### What you have to do:
Output every line of the data exactly as it appears.

Segment Start: Record set

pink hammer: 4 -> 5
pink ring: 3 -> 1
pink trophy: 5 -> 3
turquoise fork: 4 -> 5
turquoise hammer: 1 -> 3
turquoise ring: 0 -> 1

Segment End: Record set

### Response:
pink hammer: 4 -> 5
pink ring: 3 -> 1
pink trophy: 5 -> 3
turquoise fork: 4 -> 5
turquoise hammer: 1 -> 3
turquoise ring: 0 -> 1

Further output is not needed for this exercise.